### YOUR ASSIGNMENT
All lines in the entries below that hold "green" make up the answer.

### Data extracted from a collection
#####

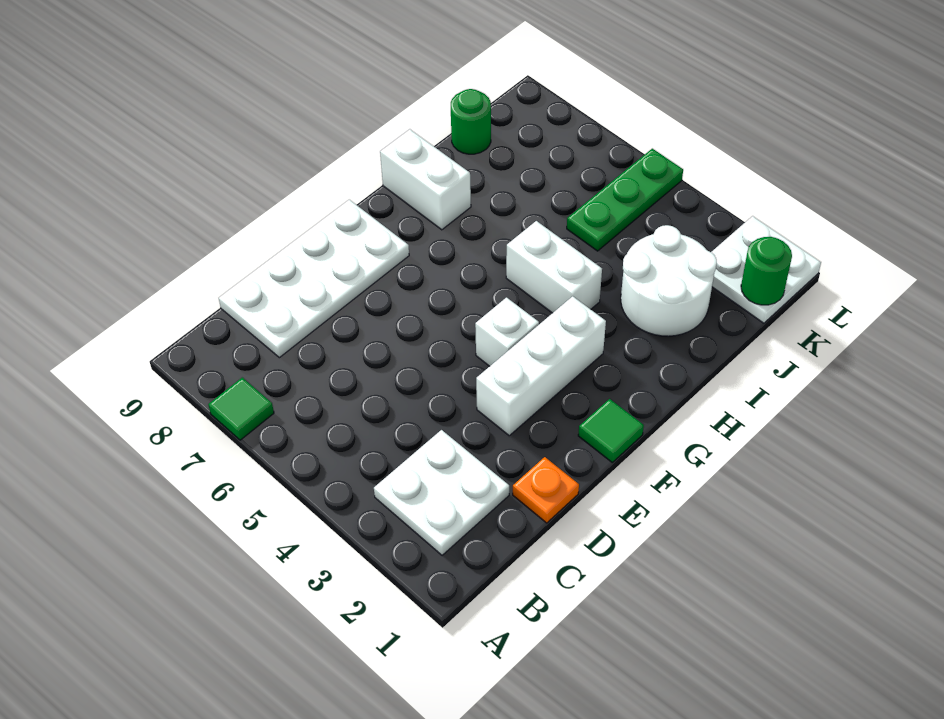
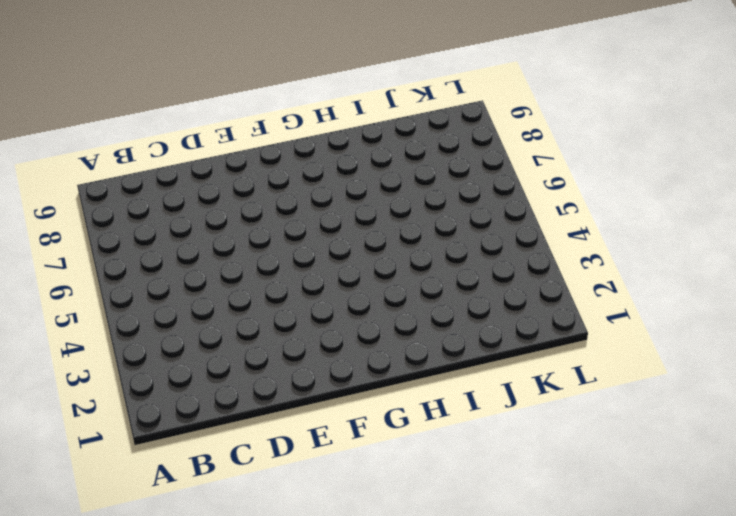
none -> green tile A7 level 1
none -> white plate B2:C3 level 1
none -> white plate C8:F9 level 1

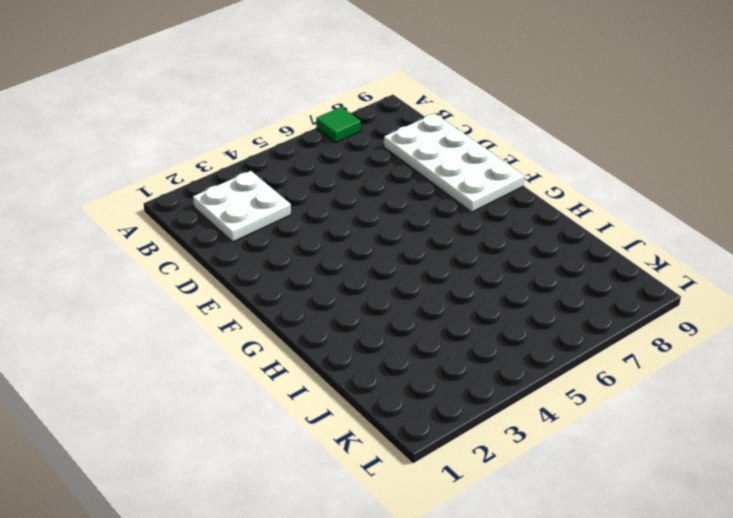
none -> orange plate D1 level 1
none -> white brick E3:G3 level 1
none -> green tile F1 level 1

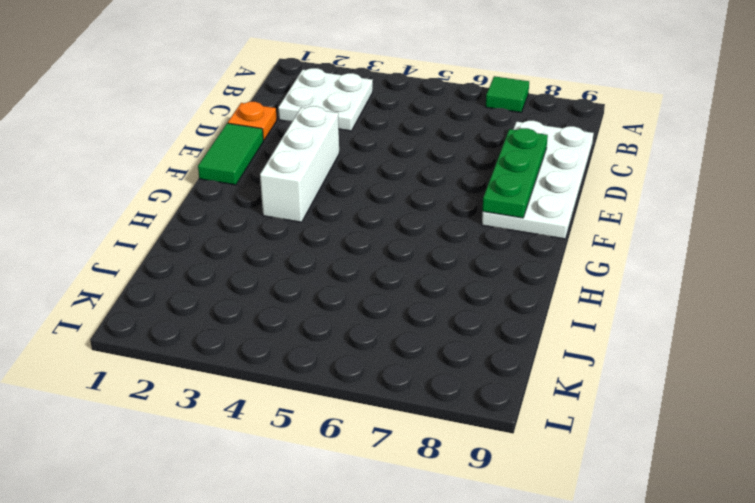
green plate D8:F8 level 2 -> green plate J5:L5 level 1
green tile E1:F1 level 1 -> green tile F1 level 1
none -> white brick F4 level 1
none -> white brick H4:H5 level 1
none -> white brick H8:H9 level 1

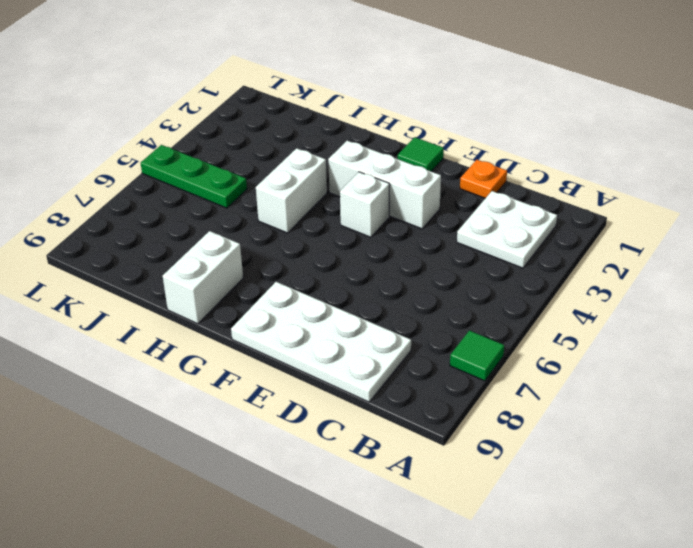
none -> white round brick I2:J3 level 1
none -> green round brick J9 level 1
none -> white plate K1:L2 level 1

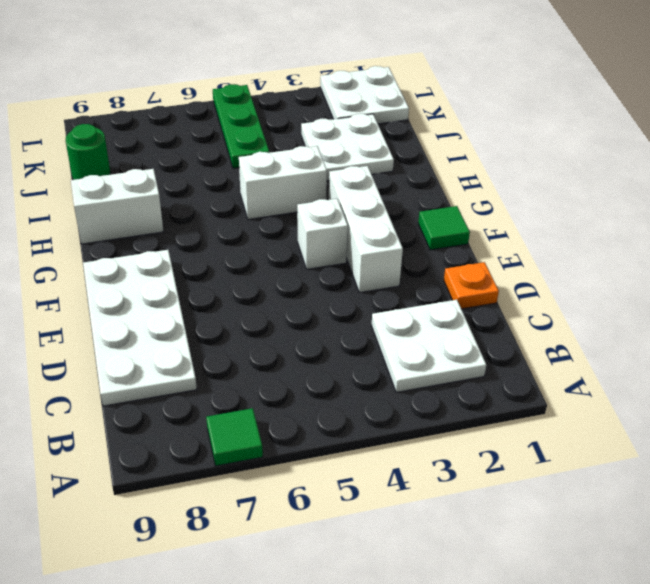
white plate I2:J3 level 1 -> white round brick I2:J3 level 1
none -> green round brick K1 level 2

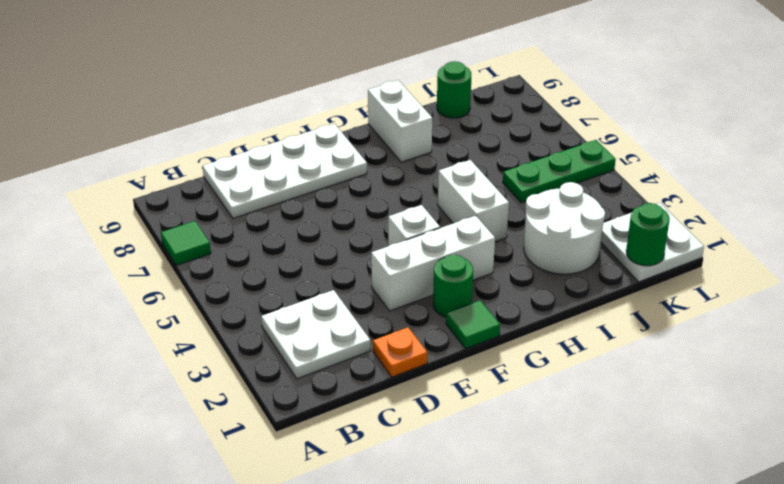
green round brick F2 level 1 -> none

#####

### EXERCISE OUTPUT
none -> green tile A7 level 1
none -> green tile F1 level 1
green plate D8:F8 level 2 -> green plate J5:L5 level 1
green tile E1:F1 level 1 -> green tile F1 level 1
none -> green round brick J9 level 1
none -> green round brick K1 level 2
green round brick F2 level 1 -> none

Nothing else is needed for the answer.